[Before and after images]

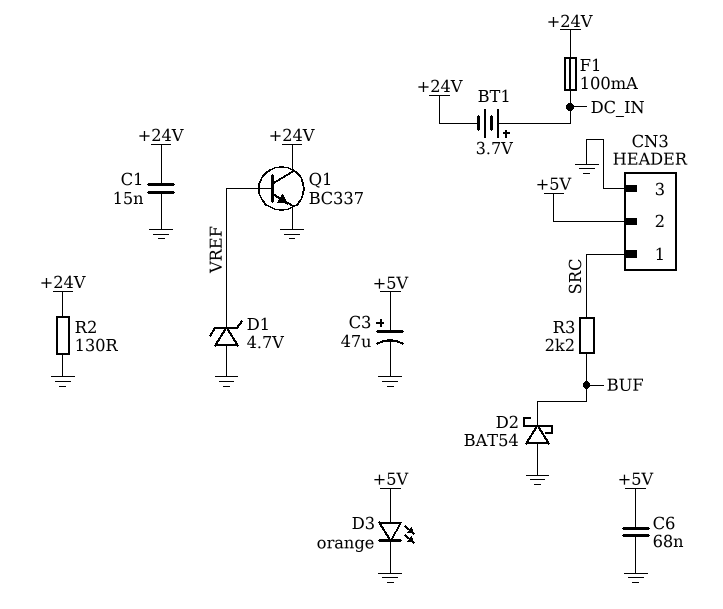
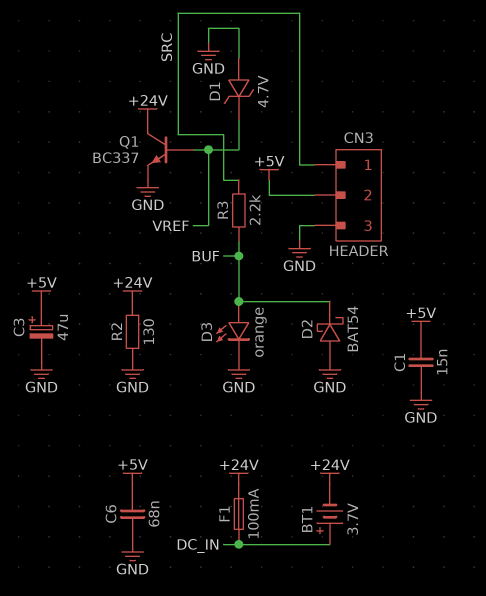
C1: 15nF (+24V, GND) -> 15nF (+5V, GND)
D3: LED orange (A +5V, K GND) -> LED orange (A BUF, K GND)

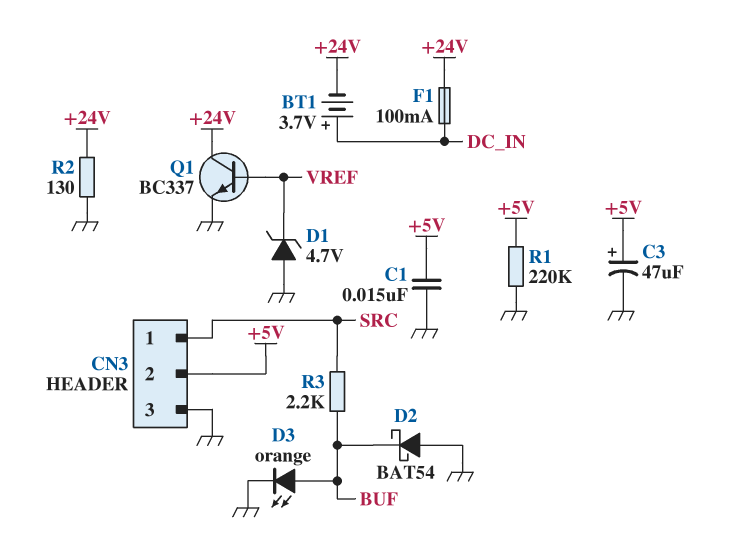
C6: 68nF (+5V, GND) -> none
R1: none -> 220k (+5V, GND)

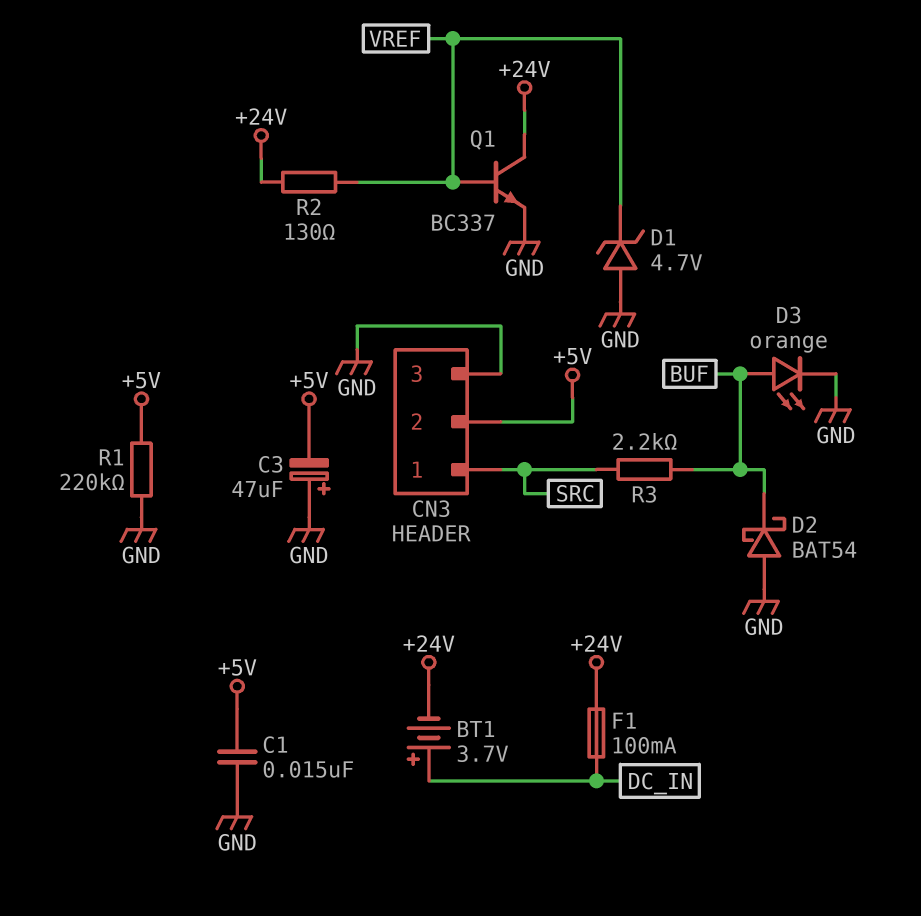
C3: 47uF (plus +5V, minus GND) -> 47uF (plus GND, minus +5V)
R2: 130 (+24V, GND) -> 130 (+24V, VREF)

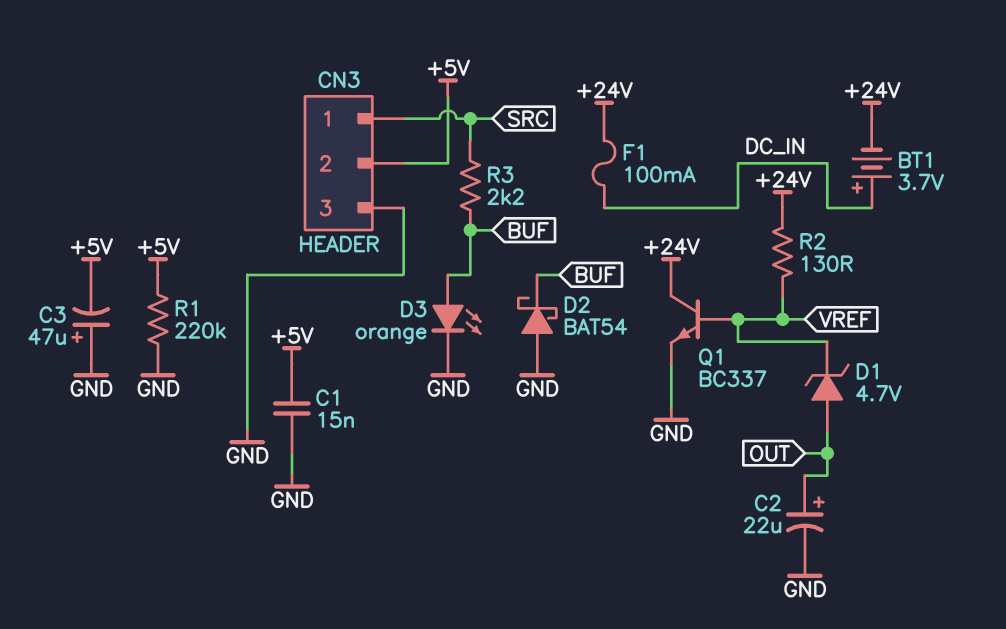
C2: none -> 22uF (plus OUT, minus GND)
D1: zener 4.7V (A GND, K VREF) -> zener 4.7V (A OUT, K VREF)

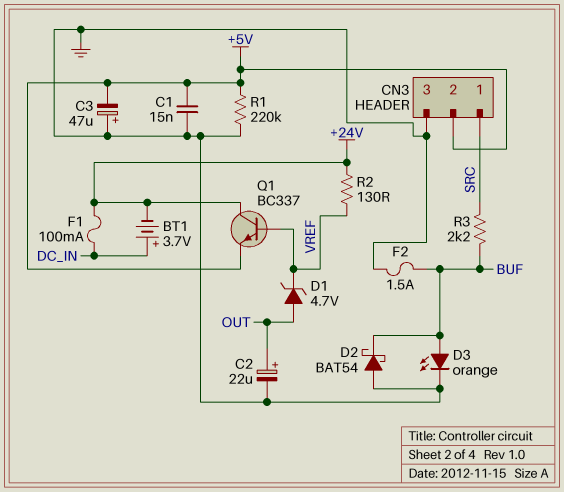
F2: none -> 1.5A (BUF, GND)
Q1: NPN BC337 (B VREF, C +24V, E GND) -> NPN BC337 (B VREF, C +24V, E +5V)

# Exercise directions
Please print each of the records word for word, keeping the pictures out.

# Answer
C1: 15nF (+24V, GND) -> 15nF (+5V, GND)
D3: LED orange (A +5V, K GND) -> LED orange (A BUF, K GND)

C6: 68nF (+5V, GND) -> none
R1: none -> 220k (+5V, GND)

C3: 47uF (plus +5V, minus GND) -> 47uF (plus GND, minus +5V)
R2: 130 (+24V, GND) -> 130 (+24V, VREF)

C2: none -> 22uF (plus OUT, minus GND)
D1: zener 4.7V (A GND, K VREF) -> zener 4.7V (A OUT, K VREF)

F2: none -> 1.5A (BUF, GND)
Q1: NPN BC337 (B VREF, C +24V, E GND) -> NPN BC337 (B VREF, C +24V, E +5V)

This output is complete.